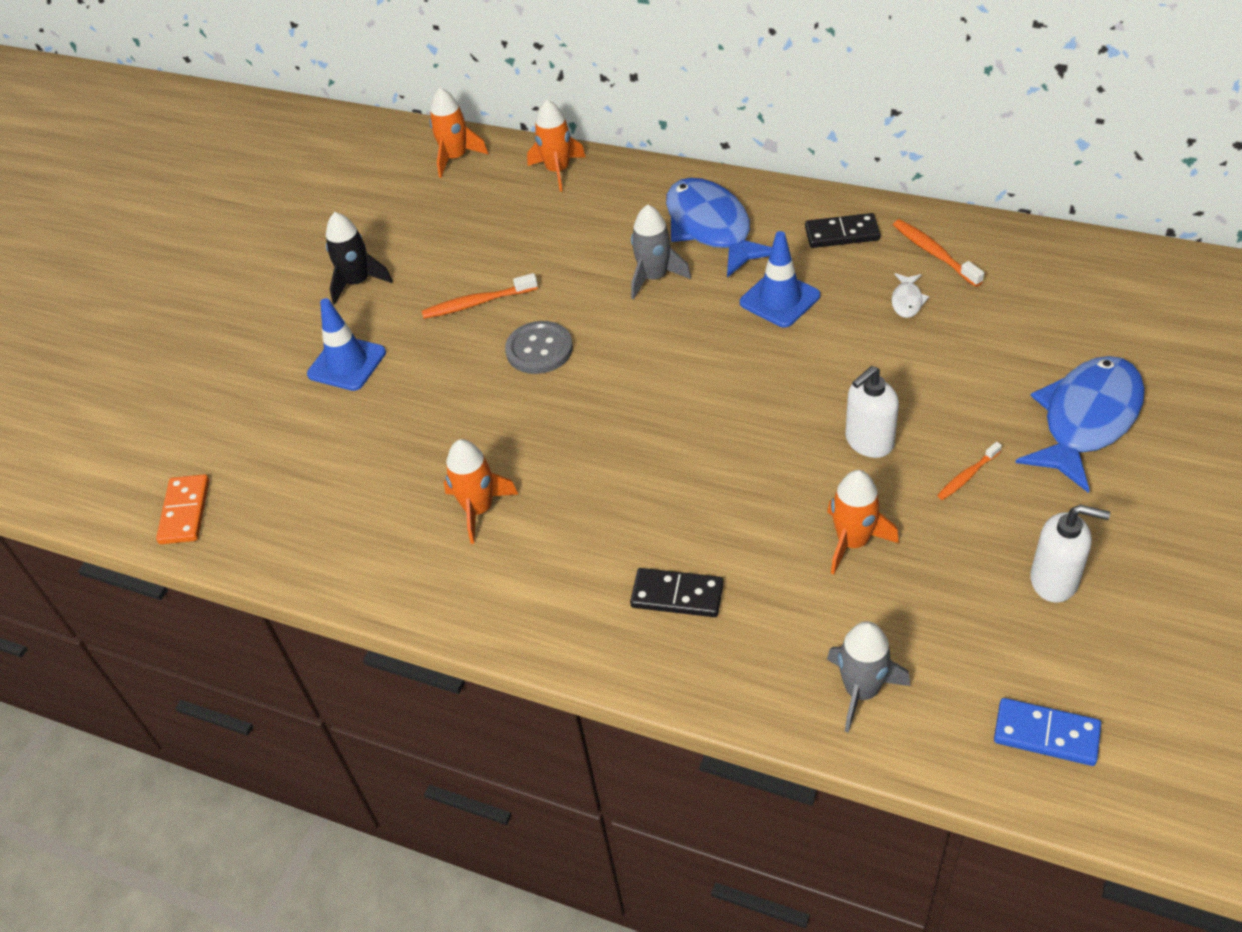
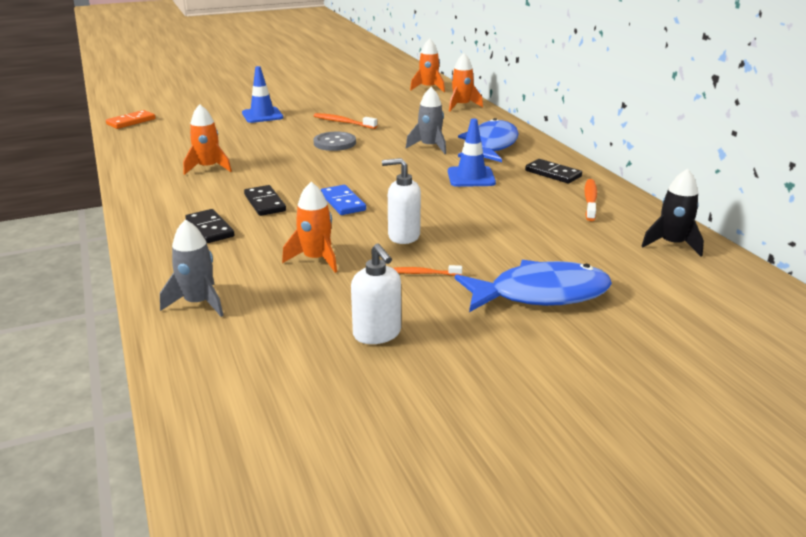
camera: 40 degrees right, 20 degrees down
(357, 282) = (315, 100): black rocket -> black rocket (672, 244)
(656, 509) = (265, 203): none -> black domino
(907, 301) = (536, 207): white fish -> none
(1046, 734) = (232, 380): blue domino -> blue domino (343, 202)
###
ASSIGNMENT —
For the listing above, work out how many lines contain the string "black" and return only that figure.

TASK OUTPUT —
2